**** Source records ****

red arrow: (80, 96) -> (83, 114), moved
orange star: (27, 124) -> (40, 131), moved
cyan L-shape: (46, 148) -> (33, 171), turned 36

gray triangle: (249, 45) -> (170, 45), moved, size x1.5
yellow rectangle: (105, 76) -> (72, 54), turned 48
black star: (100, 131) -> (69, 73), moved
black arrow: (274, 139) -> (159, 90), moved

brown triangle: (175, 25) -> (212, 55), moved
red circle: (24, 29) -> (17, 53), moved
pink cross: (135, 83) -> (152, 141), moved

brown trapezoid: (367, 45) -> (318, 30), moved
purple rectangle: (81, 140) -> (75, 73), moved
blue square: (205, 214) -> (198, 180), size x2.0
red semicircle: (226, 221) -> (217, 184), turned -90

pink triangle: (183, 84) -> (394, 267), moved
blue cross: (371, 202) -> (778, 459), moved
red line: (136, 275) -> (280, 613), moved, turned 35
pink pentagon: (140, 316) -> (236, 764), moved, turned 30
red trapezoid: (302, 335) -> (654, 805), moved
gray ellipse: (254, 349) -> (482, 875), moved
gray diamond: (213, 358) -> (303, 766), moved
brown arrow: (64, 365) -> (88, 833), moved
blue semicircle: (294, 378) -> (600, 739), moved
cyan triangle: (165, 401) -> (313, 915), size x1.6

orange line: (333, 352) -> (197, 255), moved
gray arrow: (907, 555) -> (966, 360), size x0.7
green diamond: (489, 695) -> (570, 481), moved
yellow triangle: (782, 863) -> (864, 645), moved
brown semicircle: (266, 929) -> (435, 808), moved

****
**** Source records ****

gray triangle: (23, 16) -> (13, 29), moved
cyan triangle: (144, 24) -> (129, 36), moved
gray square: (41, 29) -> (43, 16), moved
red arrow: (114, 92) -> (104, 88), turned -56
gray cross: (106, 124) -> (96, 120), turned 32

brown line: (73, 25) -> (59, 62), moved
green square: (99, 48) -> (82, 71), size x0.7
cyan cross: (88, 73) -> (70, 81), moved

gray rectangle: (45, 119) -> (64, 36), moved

****
**** Source records ****

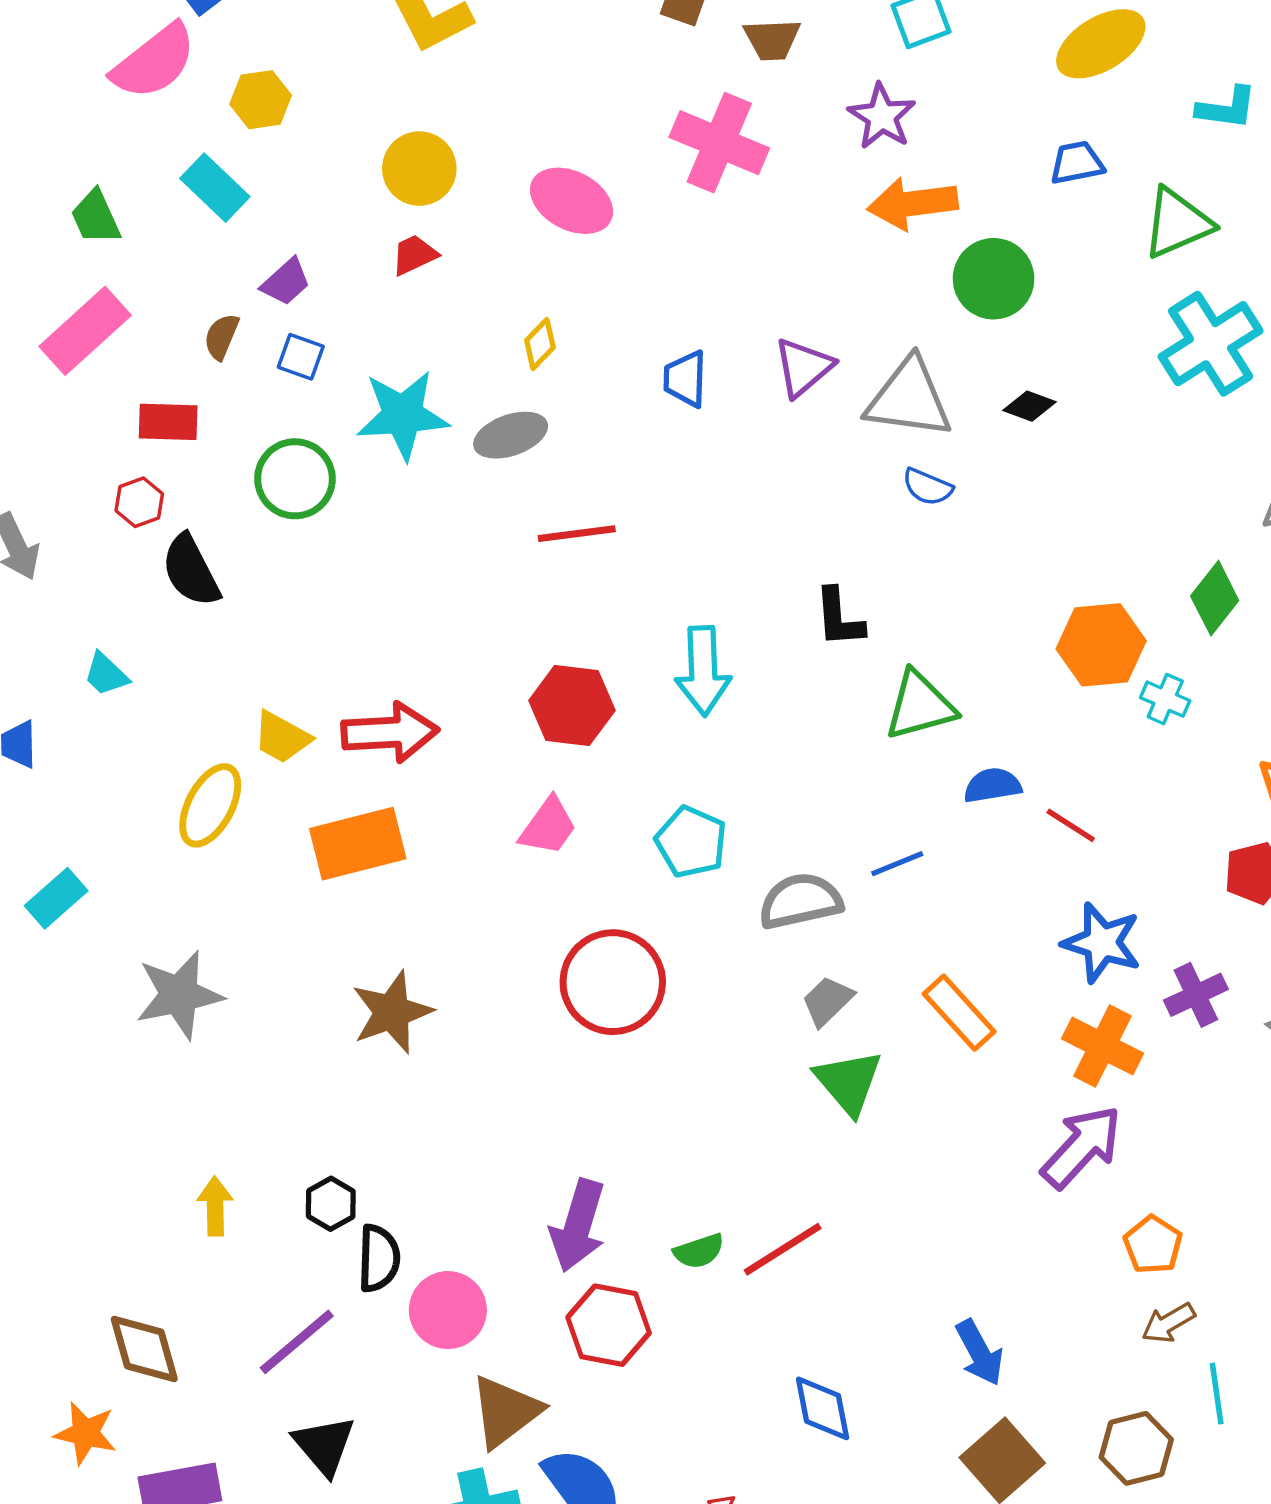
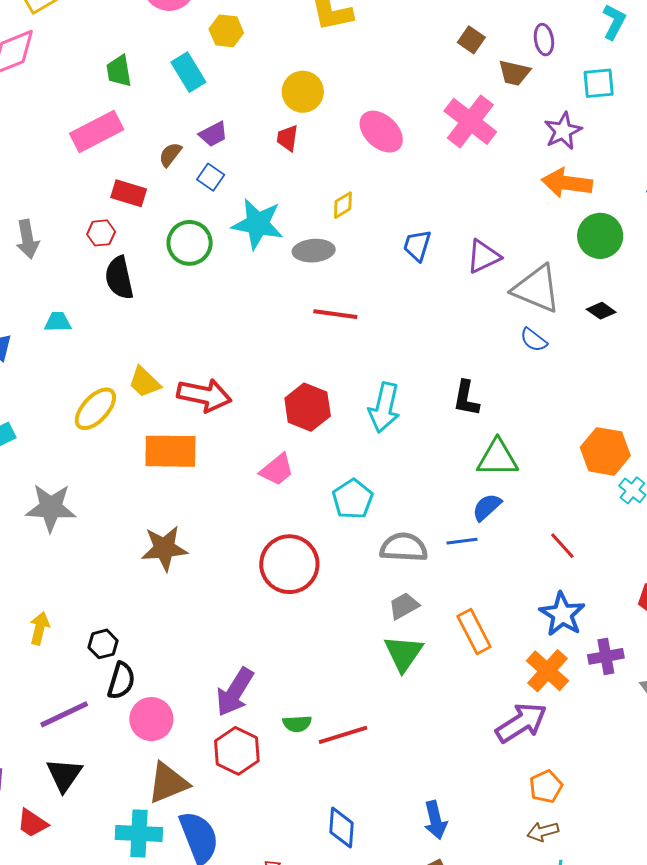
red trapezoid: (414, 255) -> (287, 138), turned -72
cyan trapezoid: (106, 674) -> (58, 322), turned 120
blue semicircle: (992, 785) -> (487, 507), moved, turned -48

****

## Exercise aim:
Your task is to transcribe, with no changes, only the lines of the listing above that lie between the line holding "red arrow: (80, 96) -> (83, 114), moved" and the line holding "yellow rectangle: (105, 76)", inclusive.

## Result below:
red arrow: (80, 96) -> (83, 114), moved
orange star: (27, 124) -> (40, 131), moved
cyan L-shape: (46, 148) -> (33, 171), turned 36

gray triangle: (249, 45) -> (170, 45), moved, size x1.5
yellow rectangle: (105, 76) -> (72, 54), turned 48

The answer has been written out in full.